Your response should be a copy of each line in the listing below that includes the word "none".

DATA SHOWN below:

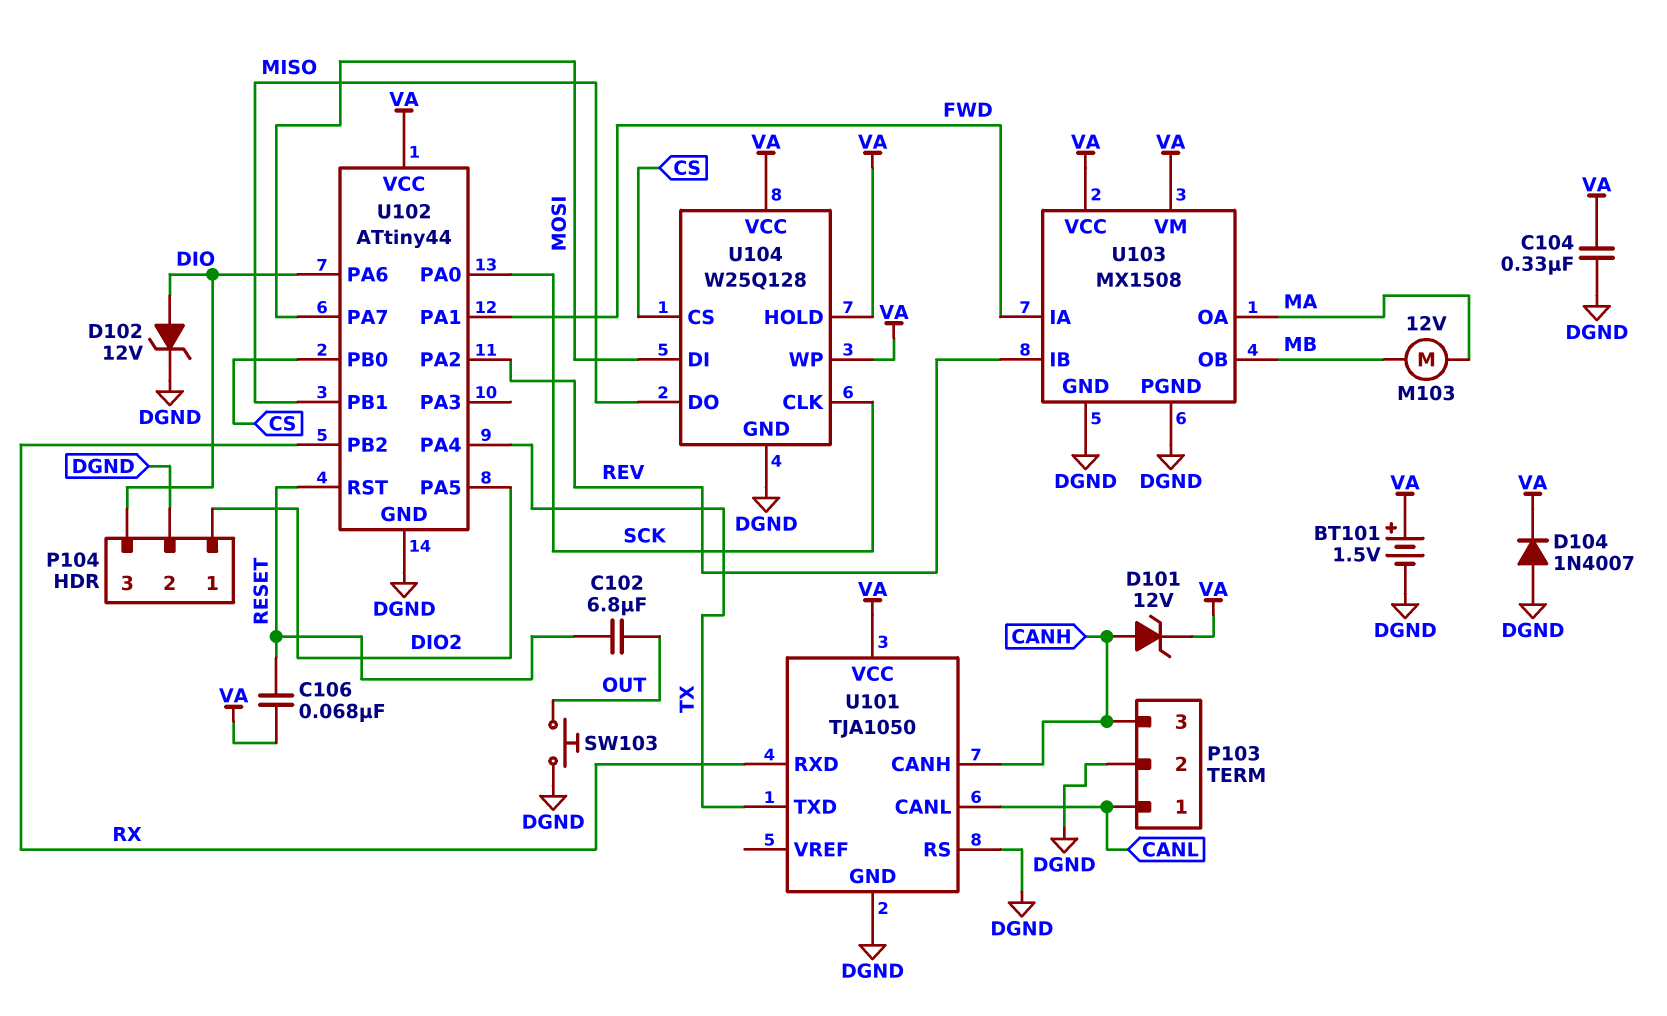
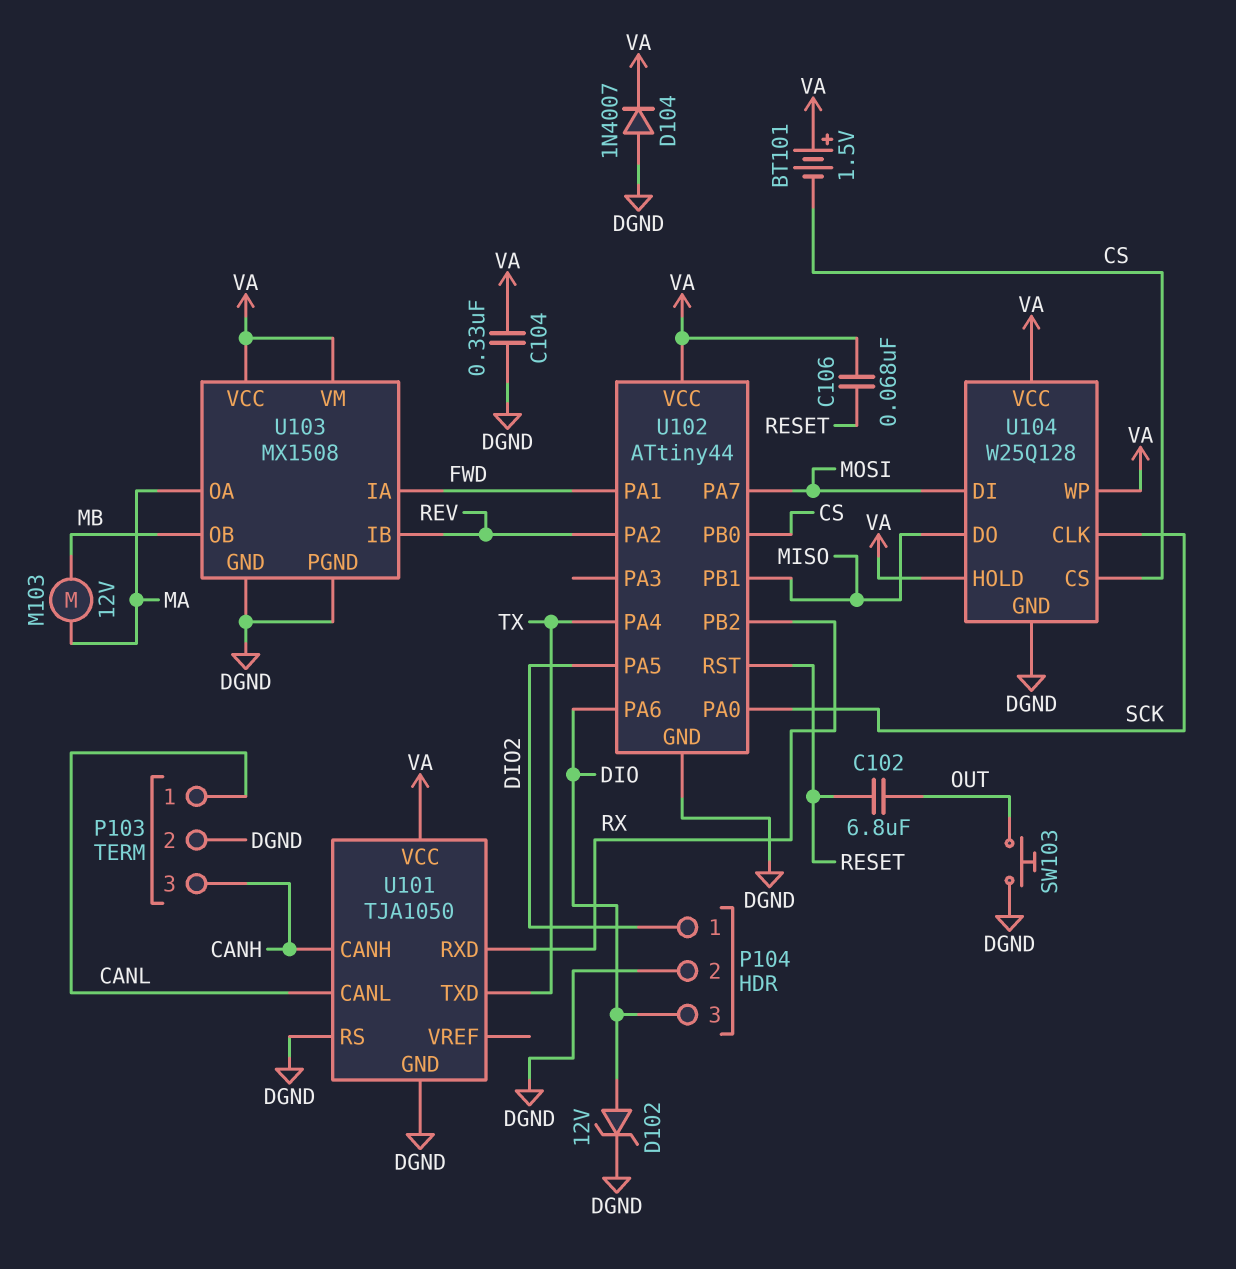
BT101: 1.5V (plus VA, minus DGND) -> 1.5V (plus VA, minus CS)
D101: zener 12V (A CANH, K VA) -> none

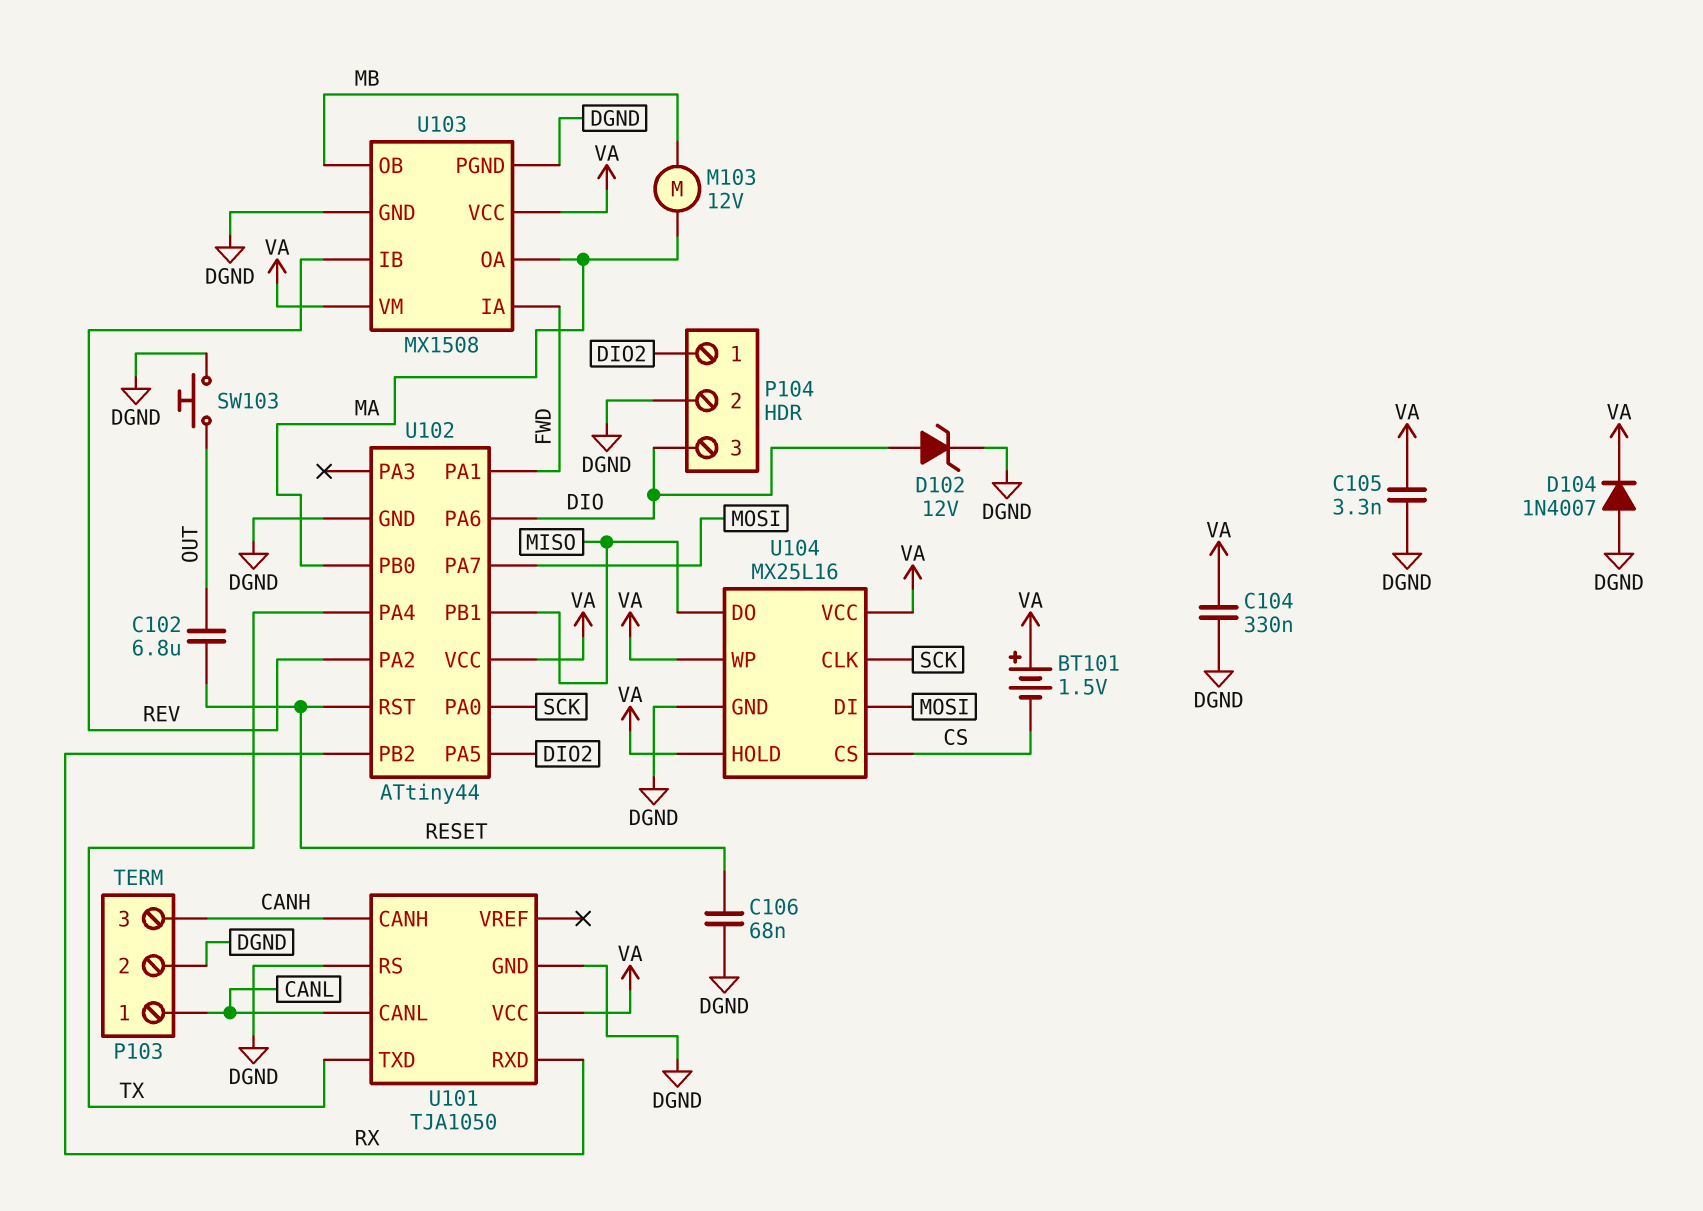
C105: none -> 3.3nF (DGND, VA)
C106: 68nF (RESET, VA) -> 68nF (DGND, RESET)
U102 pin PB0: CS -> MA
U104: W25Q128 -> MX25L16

End of DATA SHOWN.

EXERCISE ANSWER:
D101: zener 12V (A CANH, K VA) -> none
C105: none -> 3.3nF (DGND, VA)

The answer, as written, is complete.